[Change detection outputs]
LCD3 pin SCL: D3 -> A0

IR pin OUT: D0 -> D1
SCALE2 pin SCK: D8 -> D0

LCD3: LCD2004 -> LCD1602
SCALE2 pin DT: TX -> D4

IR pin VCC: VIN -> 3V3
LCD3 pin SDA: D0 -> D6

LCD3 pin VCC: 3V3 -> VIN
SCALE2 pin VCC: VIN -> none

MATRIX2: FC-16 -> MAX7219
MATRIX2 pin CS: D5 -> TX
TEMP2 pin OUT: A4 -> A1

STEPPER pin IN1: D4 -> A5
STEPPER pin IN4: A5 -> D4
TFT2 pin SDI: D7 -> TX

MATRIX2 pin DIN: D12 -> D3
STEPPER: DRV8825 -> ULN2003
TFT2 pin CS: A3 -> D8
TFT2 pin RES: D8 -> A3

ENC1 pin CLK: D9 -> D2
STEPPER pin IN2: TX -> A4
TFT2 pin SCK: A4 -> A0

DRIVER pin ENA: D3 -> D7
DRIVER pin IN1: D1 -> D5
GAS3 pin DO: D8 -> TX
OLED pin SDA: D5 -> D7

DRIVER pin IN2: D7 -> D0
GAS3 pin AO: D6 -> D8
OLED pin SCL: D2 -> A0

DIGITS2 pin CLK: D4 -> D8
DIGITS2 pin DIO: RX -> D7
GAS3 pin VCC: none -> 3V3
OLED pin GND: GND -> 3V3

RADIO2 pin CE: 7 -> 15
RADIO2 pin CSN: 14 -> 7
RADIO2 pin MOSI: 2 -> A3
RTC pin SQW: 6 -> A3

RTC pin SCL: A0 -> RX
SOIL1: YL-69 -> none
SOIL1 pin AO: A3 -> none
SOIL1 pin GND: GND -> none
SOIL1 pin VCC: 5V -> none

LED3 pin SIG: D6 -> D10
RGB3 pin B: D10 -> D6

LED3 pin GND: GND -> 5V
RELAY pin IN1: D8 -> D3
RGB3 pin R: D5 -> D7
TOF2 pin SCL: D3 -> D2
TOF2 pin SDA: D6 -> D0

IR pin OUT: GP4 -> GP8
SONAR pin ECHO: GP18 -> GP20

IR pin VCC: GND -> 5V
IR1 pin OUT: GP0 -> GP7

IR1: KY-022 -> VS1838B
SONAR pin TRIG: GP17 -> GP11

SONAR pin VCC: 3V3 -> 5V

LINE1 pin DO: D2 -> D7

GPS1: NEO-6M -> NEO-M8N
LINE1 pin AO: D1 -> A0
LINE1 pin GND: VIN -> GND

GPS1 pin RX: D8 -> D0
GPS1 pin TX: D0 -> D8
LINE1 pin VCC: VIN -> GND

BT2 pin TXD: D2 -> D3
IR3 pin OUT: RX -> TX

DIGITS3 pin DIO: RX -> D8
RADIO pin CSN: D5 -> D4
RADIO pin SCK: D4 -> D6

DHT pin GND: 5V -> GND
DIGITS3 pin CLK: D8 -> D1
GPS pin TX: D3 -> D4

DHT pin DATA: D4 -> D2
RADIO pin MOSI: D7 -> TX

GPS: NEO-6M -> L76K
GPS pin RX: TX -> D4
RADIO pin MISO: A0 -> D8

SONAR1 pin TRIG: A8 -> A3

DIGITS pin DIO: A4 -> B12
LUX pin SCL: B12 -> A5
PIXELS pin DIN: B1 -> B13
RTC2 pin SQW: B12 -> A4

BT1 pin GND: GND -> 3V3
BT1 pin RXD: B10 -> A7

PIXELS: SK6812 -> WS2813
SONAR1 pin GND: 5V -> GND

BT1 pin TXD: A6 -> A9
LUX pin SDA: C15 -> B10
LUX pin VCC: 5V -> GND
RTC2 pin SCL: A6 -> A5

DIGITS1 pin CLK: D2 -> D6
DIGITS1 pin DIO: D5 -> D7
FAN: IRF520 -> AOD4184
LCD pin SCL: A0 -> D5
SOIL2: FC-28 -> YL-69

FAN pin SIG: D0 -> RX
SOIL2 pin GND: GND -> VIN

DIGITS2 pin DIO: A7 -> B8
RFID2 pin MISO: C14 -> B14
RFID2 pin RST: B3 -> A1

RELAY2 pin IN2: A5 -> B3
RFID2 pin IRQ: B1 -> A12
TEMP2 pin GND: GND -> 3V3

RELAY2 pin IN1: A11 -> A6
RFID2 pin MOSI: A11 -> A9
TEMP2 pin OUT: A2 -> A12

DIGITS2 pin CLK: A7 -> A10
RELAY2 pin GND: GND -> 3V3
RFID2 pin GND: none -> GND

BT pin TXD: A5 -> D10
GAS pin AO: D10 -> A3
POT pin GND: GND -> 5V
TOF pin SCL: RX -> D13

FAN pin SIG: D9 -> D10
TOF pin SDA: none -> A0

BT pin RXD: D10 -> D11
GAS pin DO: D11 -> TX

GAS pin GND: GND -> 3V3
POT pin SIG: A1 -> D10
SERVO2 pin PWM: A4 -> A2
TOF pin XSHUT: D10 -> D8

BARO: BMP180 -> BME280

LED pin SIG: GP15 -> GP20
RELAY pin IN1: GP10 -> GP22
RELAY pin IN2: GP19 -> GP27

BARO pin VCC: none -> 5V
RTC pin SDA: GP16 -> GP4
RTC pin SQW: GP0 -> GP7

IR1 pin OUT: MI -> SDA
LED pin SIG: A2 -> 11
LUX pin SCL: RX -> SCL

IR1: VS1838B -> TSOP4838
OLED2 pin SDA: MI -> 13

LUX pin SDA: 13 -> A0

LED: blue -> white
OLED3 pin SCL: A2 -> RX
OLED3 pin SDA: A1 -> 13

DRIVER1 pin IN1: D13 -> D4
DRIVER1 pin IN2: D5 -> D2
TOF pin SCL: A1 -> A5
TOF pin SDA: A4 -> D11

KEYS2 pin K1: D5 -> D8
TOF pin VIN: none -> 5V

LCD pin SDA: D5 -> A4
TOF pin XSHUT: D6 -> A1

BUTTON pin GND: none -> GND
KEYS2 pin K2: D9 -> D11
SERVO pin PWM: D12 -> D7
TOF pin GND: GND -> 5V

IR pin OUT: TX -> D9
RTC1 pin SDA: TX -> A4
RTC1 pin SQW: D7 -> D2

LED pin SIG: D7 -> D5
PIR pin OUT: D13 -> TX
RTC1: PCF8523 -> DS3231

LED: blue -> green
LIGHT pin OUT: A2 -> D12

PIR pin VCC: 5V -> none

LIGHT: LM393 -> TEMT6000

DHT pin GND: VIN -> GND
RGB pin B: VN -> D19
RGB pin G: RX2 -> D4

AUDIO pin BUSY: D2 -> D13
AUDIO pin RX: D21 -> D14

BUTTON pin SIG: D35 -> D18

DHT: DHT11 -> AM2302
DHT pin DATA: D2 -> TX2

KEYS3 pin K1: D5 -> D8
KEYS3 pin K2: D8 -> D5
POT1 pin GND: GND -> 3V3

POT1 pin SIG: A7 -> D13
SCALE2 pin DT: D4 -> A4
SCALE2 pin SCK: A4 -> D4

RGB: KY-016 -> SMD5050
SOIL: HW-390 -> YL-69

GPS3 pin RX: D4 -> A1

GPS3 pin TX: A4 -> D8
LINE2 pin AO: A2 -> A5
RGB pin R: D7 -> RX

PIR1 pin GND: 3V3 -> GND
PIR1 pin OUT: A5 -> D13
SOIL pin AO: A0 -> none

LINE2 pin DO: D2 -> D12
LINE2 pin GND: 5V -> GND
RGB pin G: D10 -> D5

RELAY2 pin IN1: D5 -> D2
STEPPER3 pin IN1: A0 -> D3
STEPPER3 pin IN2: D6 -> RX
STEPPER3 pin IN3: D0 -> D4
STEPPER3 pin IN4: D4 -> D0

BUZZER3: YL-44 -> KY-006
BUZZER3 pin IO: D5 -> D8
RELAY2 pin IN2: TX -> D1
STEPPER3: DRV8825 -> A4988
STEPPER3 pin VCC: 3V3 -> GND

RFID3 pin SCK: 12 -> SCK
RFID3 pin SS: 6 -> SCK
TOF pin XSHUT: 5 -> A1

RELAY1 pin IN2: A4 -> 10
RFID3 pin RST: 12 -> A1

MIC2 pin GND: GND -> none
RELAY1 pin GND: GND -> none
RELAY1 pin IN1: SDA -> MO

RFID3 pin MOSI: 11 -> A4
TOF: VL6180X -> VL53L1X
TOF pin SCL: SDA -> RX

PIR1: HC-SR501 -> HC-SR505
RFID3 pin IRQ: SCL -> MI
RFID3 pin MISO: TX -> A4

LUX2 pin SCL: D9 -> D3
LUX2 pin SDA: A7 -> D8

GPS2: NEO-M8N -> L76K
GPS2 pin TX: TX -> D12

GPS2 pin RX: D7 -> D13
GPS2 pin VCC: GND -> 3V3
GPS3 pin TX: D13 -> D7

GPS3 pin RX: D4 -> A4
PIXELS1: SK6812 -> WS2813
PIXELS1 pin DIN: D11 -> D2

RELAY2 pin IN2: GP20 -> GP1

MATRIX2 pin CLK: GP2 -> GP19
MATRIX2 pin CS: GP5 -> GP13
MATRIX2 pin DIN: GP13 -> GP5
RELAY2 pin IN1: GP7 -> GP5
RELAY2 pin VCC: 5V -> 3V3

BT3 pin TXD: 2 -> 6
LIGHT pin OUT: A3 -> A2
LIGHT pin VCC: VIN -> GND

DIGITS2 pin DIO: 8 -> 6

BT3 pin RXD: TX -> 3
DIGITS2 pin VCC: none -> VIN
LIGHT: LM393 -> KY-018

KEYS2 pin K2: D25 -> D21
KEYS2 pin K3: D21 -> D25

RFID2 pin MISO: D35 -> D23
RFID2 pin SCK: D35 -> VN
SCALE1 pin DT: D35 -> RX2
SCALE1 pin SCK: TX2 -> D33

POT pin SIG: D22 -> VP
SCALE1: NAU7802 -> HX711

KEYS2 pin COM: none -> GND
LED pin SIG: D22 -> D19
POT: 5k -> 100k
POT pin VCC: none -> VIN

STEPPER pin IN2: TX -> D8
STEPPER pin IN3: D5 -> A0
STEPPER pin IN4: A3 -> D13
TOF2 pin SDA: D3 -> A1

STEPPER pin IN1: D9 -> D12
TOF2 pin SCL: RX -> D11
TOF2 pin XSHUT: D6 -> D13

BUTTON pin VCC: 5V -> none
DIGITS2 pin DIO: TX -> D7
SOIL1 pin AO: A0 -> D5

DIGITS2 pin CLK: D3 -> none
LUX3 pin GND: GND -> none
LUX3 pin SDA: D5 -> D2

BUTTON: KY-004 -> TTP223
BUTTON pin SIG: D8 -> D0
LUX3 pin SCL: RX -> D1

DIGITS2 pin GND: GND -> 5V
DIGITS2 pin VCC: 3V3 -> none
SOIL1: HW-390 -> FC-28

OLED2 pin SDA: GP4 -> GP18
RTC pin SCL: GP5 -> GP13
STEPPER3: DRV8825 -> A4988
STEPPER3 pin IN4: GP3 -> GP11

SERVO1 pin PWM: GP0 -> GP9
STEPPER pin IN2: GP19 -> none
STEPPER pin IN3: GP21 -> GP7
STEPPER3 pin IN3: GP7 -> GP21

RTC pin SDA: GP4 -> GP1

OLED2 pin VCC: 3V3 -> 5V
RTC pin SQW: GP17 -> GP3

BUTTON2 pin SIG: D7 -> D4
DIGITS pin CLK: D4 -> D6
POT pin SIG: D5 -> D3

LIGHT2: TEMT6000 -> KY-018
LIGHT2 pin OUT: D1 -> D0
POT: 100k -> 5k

Required action:
Among the records above, how many lines carry the string "TRIG"? Reply with the number alone.

Exercise answer:
2